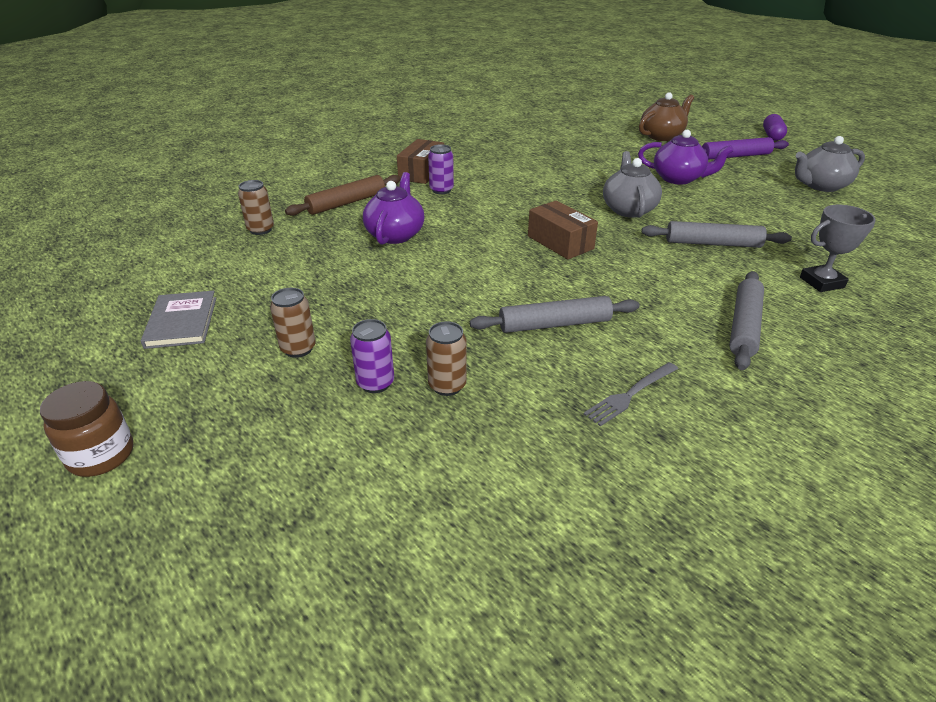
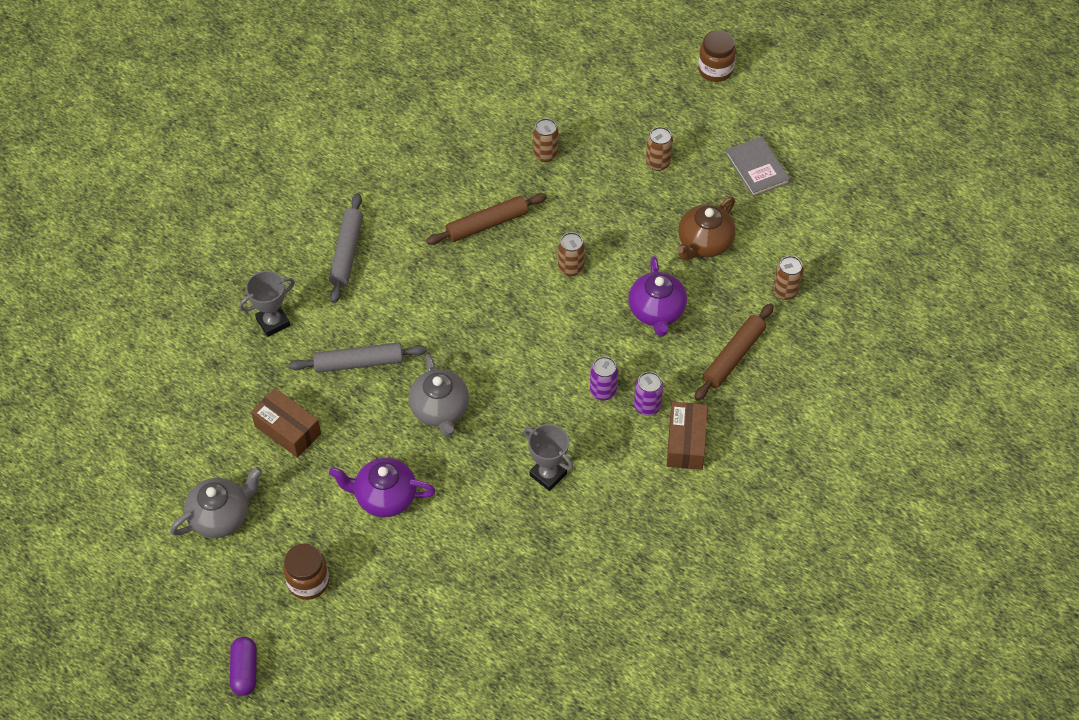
camera: 165 degrees right, 20 degrees up
(375, 383) = (591, 147): purple can -> purple can (603, 391)
(466, 274) = (571, 268): none -> brown can
(540, 173) = (548, 474): none -> grey trophy
(554, 324) = (487, 224): grey rolling pin -> brown rolling pin
(560, 242) = (500, 333): brown box -> brown box (288, 430)
(630, 395) = (429, 171): grey fork -> none
(662, 136) = (402, 631): brown teapot -> brown teapot (704, 243)
(735, 156) = (308, 582): purple rolling pin -> brown jar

**ASSIGNED TASK**
Nothing but a number is asked for: how many lines of the records contain the word "brown"?

**ANSWER FOR THIS EXERCISE**
5